*** EXTRACTED MATERIAL Section Begins ***

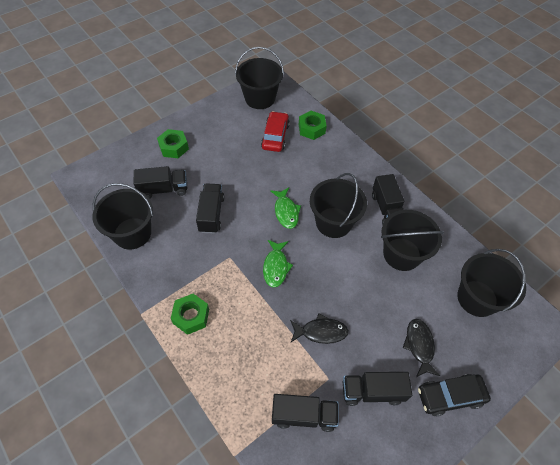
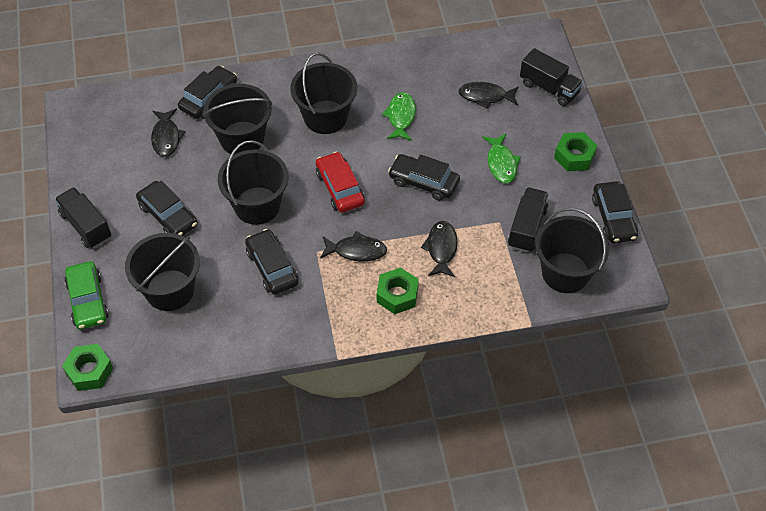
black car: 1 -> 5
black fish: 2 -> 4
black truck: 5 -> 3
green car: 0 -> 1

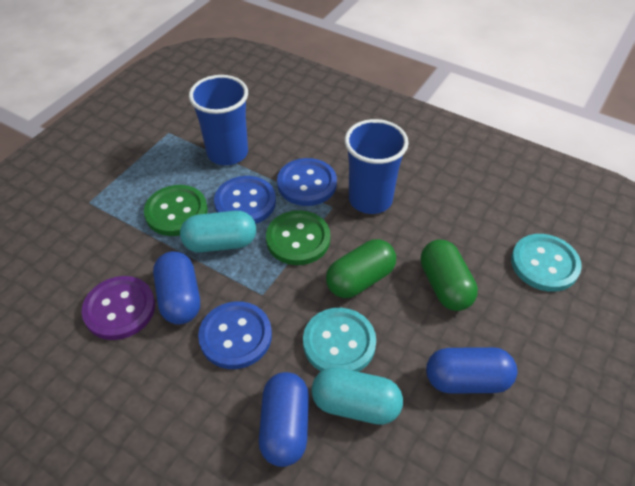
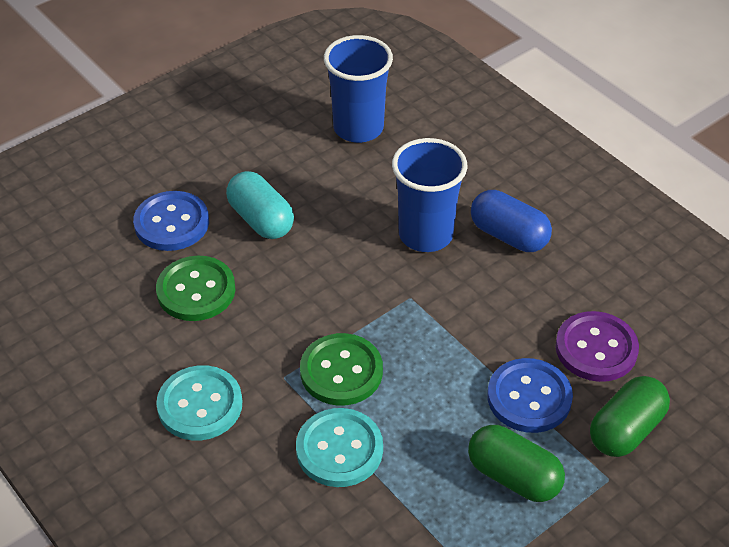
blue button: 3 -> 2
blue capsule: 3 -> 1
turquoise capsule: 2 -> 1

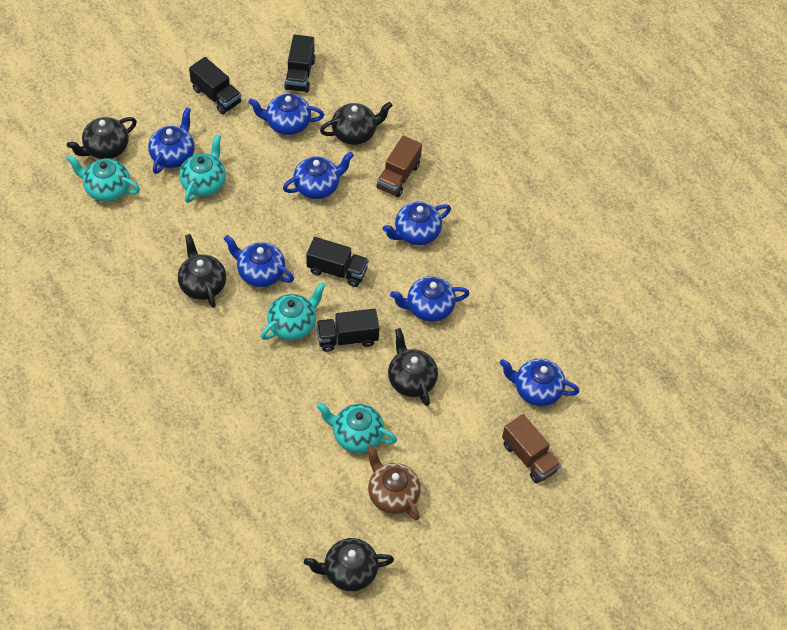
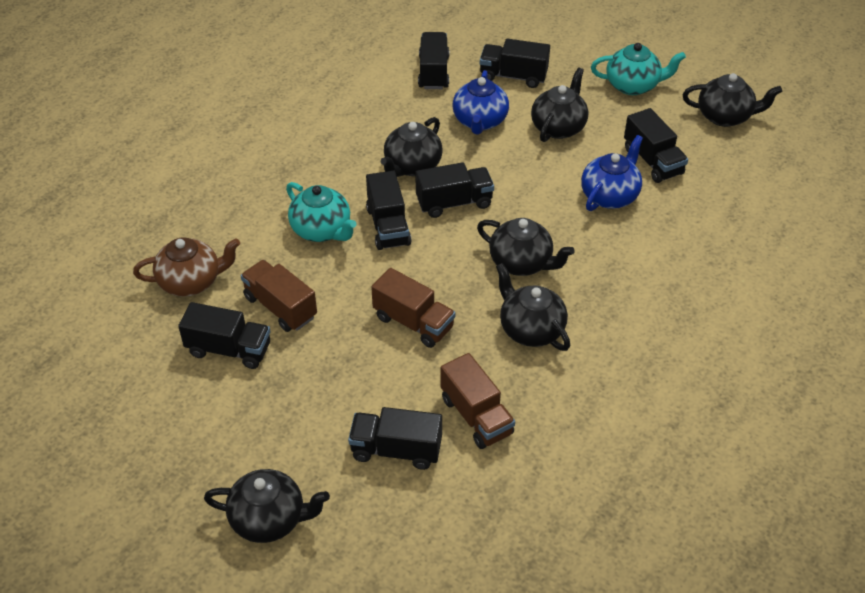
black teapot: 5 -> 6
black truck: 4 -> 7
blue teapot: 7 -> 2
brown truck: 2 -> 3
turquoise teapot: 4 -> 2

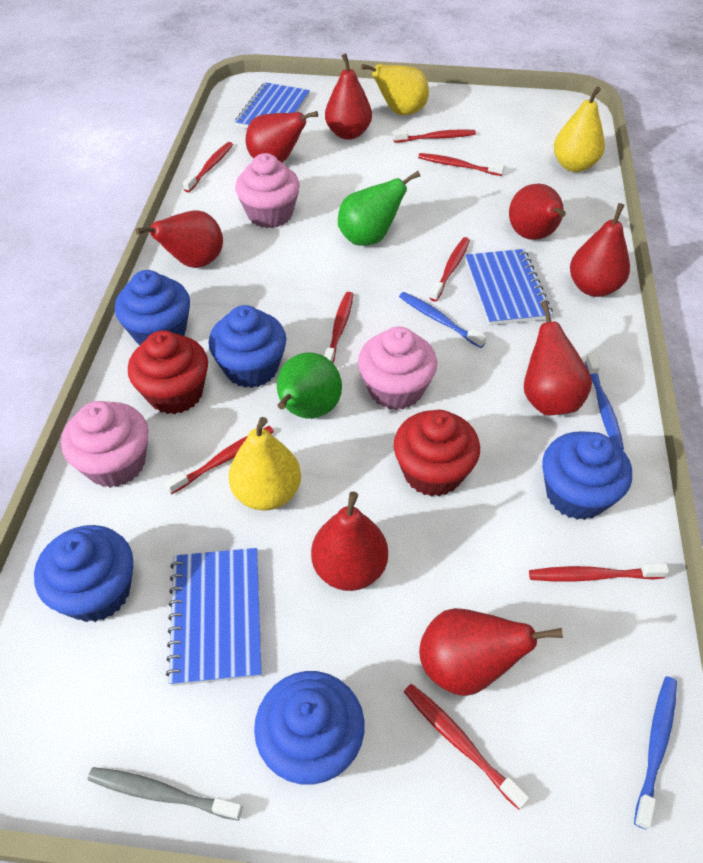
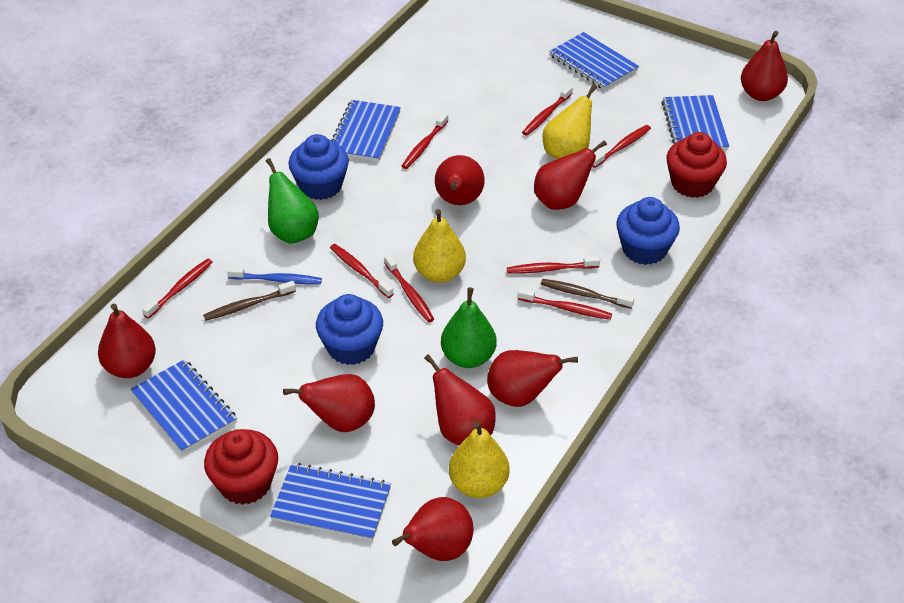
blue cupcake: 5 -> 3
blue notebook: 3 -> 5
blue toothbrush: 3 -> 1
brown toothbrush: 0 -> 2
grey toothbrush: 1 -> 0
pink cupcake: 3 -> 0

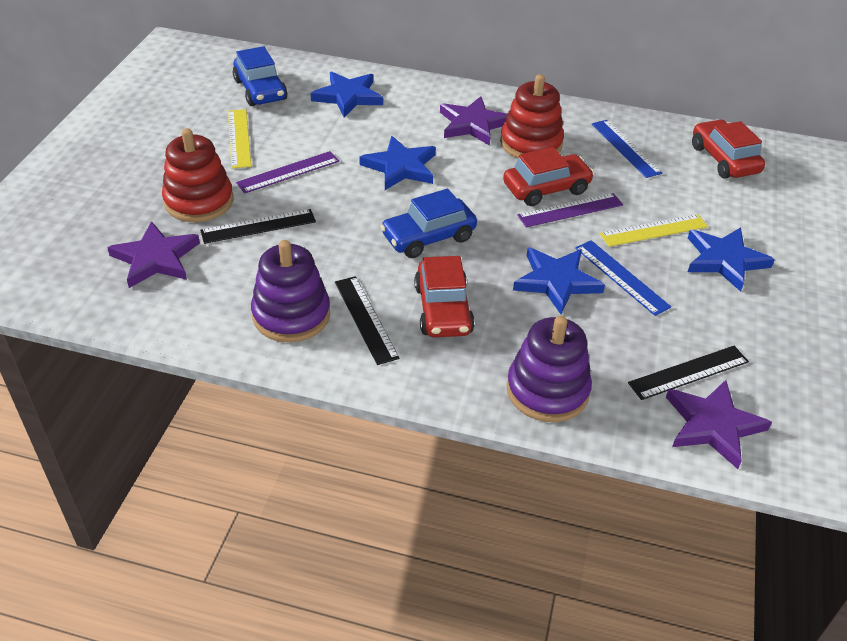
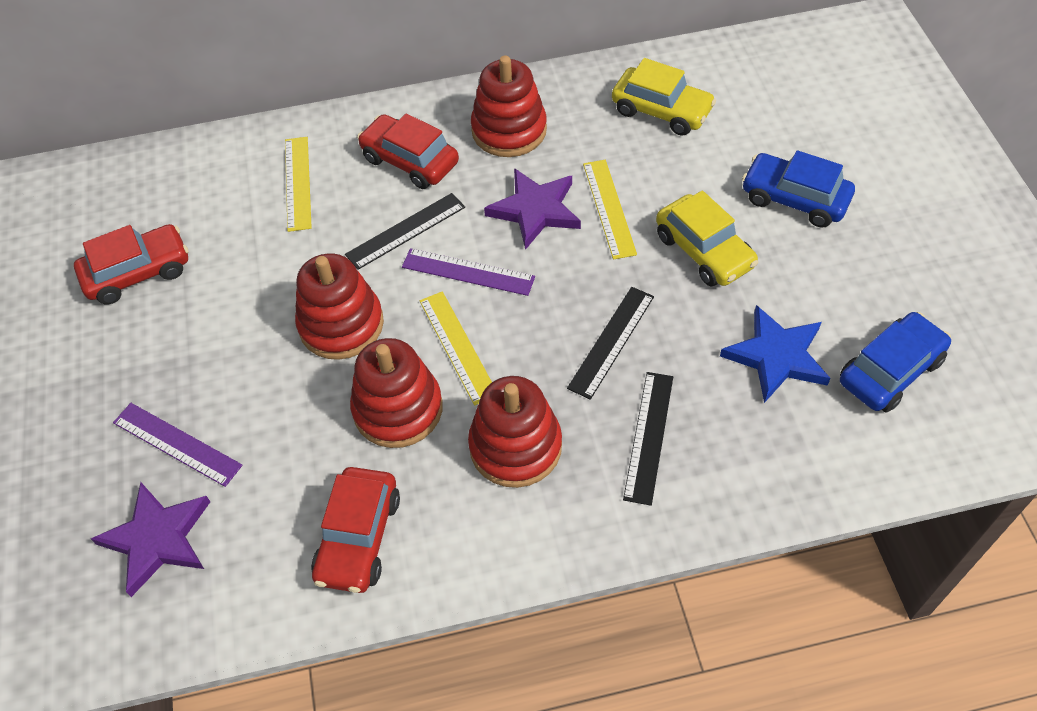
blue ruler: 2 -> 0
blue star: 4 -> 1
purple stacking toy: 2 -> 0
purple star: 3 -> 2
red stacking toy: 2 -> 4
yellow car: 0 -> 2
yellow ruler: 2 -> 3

*** EXTRACTED MATERIAL Section Ends ***

YOUR TASK: Would you please copy each line of the listing that contains the word "black"?

RESULT:
black car: 1 -> 5
black fish: 2 -> 4
black truck: 5 -> 3
black teapot: 5 -> 6
black truck: 4 -> 7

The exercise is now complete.